*What is required*:
Restate the listing below word for word; no pictures belong in the copy.
Start of Collected material
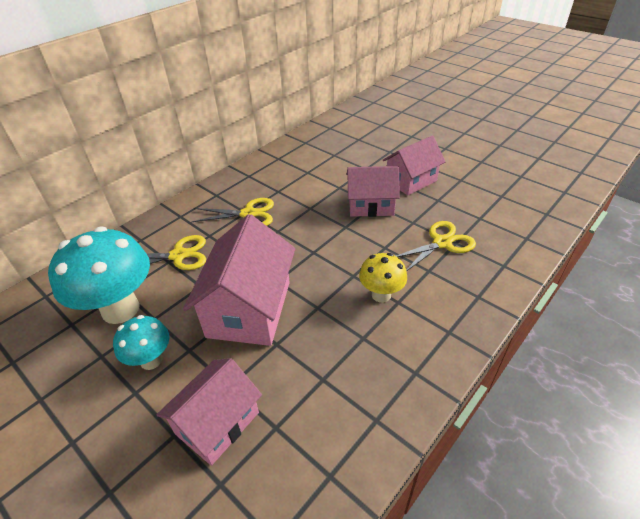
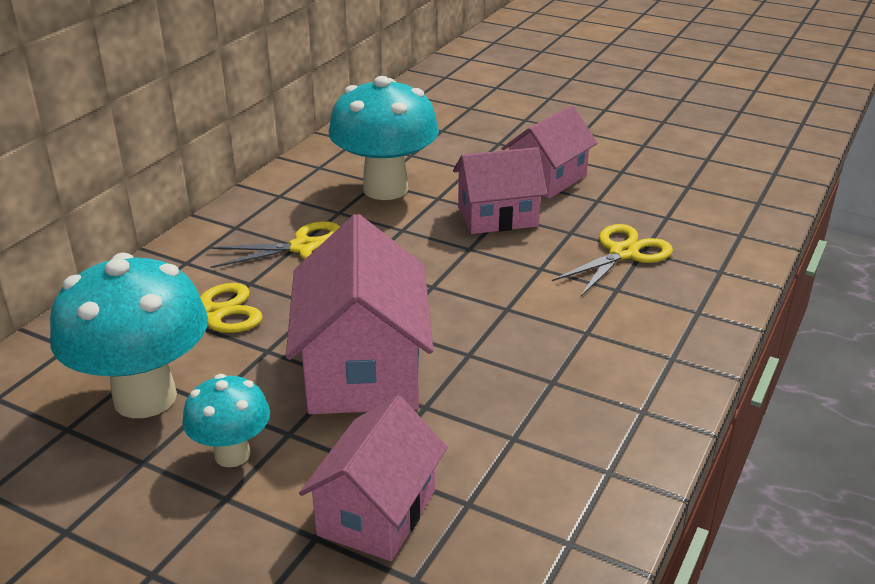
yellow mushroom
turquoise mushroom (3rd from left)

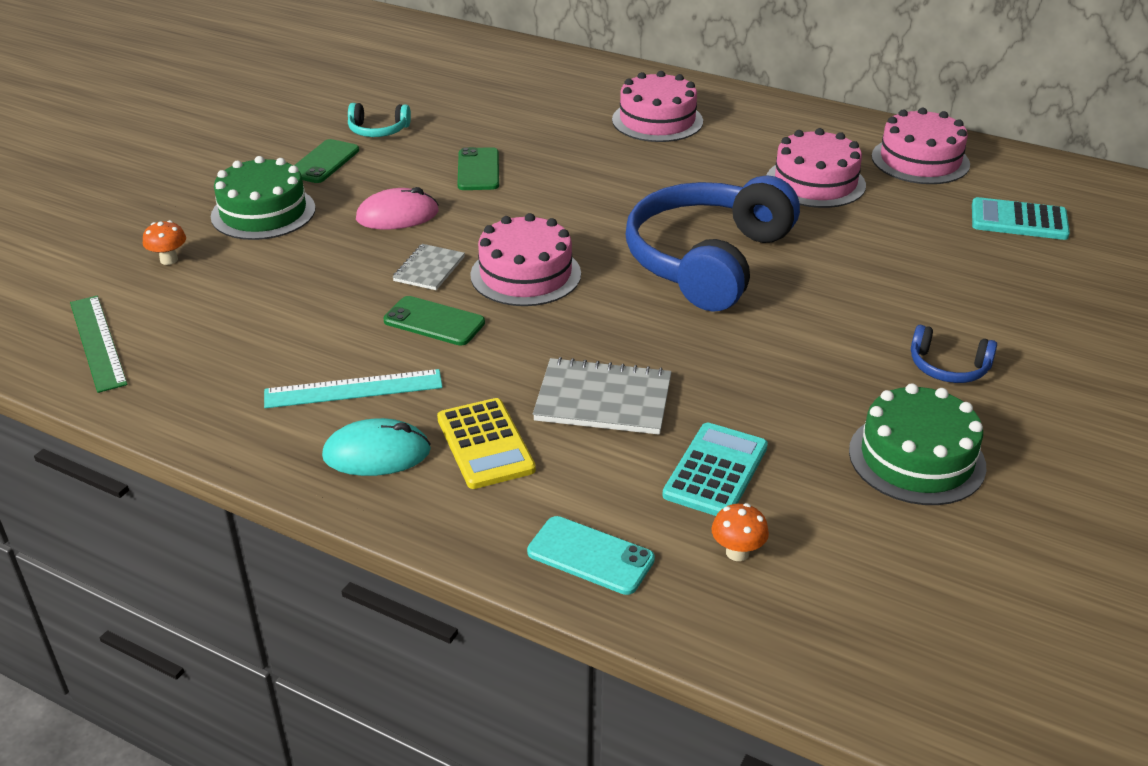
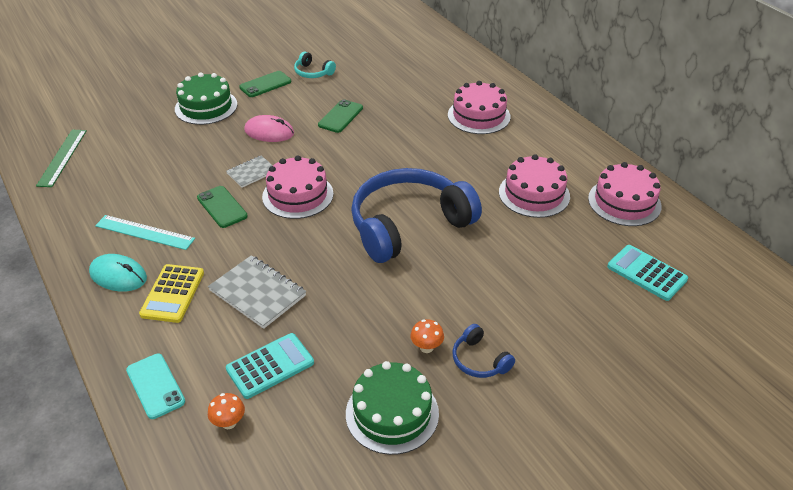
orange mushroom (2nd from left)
End of Collected material
*Exercise response*:
yellow mushroom
turquoise mushroom (3rd from left)

orange mushroom (2nd from left)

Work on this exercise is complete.